Records to process START

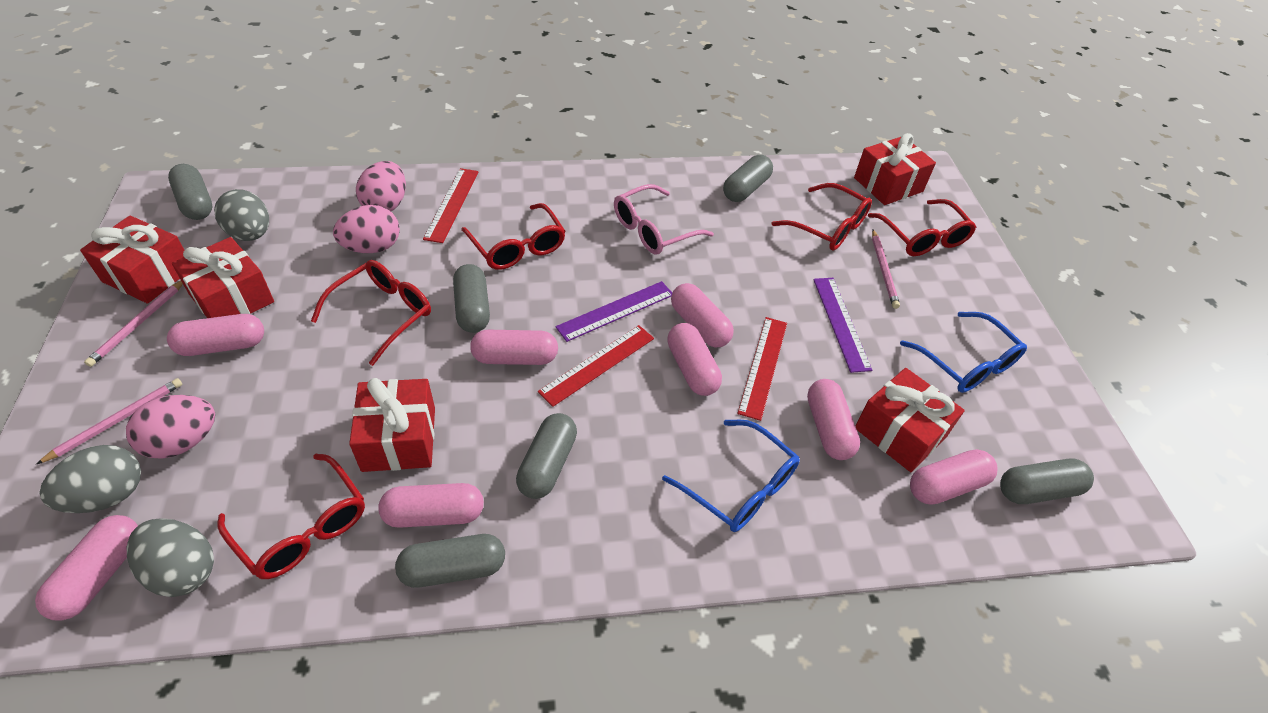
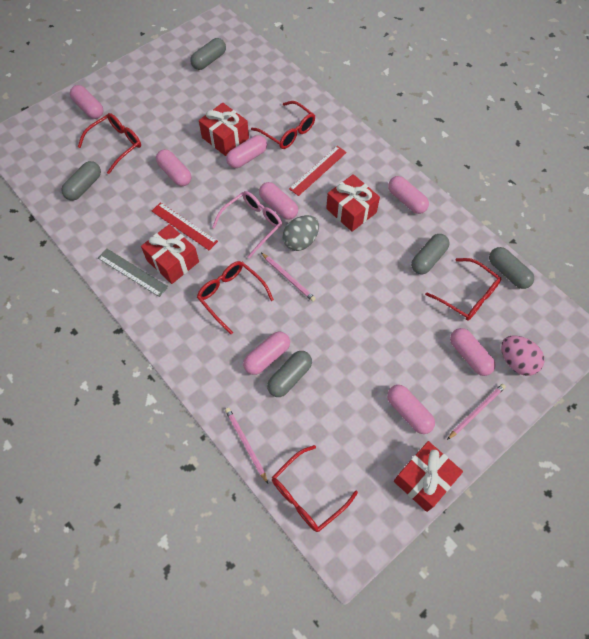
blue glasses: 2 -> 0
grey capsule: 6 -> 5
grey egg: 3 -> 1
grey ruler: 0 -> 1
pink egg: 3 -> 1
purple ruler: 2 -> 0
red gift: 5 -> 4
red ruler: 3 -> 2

Records to process END

What you have to do: Set down only the lines from the line with "pink egg: 3 -> 1" through the last line of the data above, keeping both the first and the last.

Result for this task:
pink egg: 3 -> 1
purple ruler: 2 -> 0
red gift: 5 -> 4
red ruler: 3 -> 2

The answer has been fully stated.